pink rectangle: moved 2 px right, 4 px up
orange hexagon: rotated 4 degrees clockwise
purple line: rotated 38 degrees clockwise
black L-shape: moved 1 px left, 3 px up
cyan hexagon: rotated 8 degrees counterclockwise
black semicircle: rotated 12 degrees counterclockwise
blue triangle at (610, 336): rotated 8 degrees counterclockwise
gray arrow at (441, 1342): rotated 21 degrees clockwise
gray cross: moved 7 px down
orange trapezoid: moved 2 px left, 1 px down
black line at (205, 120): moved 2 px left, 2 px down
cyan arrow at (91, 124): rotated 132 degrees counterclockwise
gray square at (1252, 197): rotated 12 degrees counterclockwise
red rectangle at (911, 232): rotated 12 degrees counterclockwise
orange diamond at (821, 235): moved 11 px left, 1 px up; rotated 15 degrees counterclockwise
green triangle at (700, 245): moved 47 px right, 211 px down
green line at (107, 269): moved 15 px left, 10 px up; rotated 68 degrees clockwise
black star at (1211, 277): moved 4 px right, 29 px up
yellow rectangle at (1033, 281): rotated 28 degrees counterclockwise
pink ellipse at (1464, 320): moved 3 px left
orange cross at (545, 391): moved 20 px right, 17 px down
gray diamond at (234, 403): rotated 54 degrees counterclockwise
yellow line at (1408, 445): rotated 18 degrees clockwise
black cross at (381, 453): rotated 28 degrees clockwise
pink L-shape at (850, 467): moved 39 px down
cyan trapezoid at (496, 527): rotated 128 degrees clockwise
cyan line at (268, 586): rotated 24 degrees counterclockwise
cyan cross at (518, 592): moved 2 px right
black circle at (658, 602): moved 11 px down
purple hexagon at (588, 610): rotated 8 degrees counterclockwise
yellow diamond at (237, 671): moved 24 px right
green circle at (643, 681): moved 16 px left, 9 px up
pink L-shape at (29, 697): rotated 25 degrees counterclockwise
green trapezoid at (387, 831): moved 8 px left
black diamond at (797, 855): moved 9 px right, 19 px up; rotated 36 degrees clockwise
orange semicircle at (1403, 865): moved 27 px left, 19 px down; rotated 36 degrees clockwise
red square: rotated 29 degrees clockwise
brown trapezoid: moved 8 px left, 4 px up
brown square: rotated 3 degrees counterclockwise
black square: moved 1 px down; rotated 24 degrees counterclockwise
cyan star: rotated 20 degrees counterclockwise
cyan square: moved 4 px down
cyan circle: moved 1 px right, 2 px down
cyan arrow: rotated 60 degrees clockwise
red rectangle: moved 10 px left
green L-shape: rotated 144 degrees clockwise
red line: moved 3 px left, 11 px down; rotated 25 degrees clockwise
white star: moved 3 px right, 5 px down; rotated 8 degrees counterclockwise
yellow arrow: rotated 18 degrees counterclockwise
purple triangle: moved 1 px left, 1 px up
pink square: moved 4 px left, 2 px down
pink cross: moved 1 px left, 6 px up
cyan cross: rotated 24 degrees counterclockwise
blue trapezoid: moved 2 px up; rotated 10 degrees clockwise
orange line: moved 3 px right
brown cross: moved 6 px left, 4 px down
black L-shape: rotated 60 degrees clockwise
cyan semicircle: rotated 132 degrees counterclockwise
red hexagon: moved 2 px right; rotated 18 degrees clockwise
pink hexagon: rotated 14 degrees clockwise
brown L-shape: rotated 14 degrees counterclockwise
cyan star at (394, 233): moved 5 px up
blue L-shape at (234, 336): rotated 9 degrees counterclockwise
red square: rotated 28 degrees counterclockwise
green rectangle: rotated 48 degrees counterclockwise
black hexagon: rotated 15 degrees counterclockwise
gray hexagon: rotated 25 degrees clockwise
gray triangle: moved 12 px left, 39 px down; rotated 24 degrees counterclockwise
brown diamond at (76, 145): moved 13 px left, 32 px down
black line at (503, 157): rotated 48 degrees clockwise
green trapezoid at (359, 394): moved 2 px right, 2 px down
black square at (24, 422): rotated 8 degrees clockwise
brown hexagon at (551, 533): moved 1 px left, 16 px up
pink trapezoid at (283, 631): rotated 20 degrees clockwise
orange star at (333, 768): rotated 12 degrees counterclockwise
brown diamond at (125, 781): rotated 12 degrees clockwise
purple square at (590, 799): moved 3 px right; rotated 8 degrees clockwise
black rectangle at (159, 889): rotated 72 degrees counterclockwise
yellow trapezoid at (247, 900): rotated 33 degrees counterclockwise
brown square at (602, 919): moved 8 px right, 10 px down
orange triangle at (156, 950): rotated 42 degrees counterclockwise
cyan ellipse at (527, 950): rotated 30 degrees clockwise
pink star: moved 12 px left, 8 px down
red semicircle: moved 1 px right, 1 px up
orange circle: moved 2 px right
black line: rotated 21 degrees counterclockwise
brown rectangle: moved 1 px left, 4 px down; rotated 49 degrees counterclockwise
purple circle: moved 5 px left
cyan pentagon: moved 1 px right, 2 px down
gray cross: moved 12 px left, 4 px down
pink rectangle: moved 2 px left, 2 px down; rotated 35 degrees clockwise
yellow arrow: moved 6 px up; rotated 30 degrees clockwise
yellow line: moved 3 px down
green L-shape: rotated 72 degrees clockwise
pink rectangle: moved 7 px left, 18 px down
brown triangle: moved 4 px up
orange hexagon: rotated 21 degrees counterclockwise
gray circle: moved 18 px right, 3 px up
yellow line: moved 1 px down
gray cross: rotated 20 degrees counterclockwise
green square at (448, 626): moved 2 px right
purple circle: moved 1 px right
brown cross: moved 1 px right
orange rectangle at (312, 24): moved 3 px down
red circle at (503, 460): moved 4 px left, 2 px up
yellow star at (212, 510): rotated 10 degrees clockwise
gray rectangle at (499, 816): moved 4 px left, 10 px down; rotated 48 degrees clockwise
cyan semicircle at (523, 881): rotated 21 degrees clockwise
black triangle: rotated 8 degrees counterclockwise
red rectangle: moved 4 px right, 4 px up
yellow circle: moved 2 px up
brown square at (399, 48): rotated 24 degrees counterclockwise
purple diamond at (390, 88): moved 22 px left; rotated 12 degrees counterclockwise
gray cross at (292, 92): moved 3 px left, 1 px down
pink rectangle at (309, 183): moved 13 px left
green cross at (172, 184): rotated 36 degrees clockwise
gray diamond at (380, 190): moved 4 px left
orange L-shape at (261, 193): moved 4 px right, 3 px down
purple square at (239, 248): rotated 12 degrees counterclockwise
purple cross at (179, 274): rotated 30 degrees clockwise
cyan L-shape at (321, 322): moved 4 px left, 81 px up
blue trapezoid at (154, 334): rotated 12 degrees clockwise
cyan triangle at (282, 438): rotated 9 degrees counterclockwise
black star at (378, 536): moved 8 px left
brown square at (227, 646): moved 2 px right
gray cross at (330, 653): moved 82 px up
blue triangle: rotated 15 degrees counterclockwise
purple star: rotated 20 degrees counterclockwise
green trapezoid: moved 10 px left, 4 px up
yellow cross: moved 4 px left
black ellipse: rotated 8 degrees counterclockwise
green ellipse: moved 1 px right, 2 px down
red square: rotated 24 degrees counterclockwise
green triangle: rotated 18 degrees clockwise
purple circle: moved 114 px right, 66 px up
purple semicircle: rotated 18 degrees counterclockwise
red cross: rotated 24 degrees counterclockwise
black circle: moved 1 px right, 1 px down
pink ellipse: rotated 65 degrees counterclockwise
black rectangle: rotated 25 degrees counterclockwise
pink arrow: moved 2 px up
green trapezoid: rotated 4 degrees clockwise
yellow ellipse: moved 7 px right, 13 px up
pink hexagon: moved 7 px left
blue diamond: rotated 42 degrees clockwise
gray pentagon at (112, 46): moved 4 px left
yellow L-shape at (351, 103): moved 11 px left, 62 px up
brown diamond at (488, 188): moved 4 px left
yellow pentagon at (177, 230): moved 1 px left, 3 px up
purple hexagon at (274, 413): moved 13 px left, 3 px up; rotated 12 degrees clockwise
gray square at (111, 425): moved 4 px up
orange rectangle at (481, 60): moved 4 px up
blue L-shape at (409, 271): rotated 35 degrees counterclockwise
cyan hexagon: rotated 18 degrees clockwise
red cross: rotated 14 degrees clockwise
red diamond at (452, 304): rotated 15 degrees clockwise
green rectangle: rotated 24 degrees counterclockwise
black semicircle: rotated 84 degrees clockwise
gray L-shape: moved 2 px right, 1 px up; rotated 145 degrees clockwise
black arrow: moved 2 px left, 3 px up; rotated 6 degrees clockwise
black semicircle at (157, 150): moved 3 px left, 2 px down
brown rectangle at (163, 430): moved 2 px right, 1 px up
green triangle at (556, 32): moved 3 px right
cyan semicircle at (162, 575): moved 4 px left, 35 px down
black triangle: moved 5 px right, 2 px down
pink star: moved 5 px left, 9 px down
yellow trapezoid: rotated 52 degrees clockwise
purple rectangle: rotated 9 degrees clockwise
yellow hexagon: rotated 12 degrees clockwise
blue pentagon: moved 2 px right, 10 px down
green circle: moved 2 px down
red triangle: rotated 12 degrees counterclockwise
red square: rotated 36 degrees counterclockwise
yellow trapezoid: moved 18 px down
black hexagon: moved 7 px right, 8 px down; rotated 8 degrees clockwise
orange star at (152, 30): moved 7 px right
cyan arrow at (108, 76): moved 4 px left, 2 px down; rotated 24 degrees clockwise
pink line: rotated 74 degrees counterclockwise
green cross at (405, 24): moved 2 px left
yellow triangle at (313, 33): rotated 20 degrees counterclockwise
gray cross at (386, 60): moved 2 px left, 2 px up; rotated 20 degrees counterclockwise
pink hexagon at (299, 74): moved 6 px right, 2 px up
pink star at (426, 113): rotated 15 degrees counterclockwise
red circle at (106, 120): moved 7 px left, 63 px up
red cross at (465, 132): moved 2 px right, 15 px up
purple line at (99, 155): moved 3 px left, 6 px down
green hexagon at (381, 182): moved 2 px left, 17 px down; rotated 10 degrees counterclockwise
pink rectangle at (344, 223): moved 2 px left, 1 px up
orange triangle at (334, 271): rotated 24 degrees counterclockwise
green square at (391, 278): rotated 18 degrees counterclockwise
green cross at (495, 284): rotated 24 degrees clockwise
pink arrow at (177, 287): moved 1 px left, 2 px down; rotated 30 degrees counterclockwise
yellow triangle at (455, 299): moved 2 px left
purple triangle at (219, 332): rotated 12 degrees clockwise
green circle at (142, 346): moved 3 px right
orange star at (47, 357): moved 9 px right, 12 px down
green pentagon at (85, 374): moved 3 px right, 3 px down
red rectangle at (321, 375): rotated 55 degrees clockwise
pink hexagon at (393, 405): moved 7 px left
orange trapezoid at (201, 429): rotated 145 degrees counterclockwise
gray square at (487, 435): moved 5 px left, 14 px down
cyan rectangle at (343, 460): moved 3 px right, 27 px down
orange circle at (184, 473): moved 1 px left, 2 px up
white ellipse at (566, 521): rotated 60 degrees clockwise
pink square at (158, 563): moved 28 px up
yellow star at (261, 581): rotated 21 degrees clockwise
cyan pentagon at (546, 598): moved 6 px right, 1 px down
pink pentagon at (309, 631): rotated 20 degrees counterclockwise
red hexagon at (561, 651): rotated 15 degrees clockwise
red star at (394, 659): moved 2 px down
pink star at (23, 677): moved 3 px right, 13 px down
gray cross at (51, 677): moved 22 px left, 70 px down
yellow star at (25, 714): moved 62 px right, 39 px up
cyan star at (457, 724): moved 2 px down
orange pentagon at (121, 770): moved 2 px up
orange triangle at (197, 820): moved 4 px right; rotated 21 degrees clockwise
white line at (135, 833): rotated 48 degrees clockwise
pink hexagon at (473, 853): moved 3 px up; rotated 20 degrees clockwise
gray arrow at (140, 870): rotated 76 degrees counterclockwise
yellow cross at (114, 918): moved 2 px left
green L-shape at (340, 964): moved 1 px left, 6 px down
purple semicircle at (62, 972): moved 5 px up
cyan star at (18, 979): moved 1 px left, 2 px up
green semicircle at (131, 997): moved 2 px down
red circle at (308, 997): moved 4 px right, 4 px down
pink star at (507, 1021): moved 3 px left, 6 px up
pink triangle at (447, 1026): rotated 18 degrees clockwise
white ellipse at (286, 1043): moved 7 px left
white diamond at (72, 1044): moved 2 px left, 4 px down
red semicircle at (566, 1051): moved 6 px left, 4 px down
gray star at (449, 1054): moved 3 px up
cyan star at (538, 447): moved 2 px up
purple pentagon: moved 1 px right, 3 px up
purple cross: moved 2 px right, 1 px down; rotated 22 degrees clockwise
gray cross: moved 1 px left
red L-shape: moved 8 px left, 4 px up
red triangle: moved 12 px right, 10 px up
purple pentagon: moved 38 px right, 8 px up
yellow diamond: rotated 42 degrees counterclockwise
::::::::::
## [REQUIREMENT]
Reproduce exactly the final stretch of the listing, starting at the line that contains "purple cross: moved" and ending with the last line.

## [RESULT OF THIS TASK]
purple cross: moved 2 px right, 1 px down; rotated 22 degrees clockwise
gray cross: moved 1 px left
red L-shape: moved 8 px left, 4 px up
red triangle: moved 12 px right, 10 px up
purple pentagon: moved 38 px right, 8 px up
yellow diamond: rotated 42 degrees counterclockwise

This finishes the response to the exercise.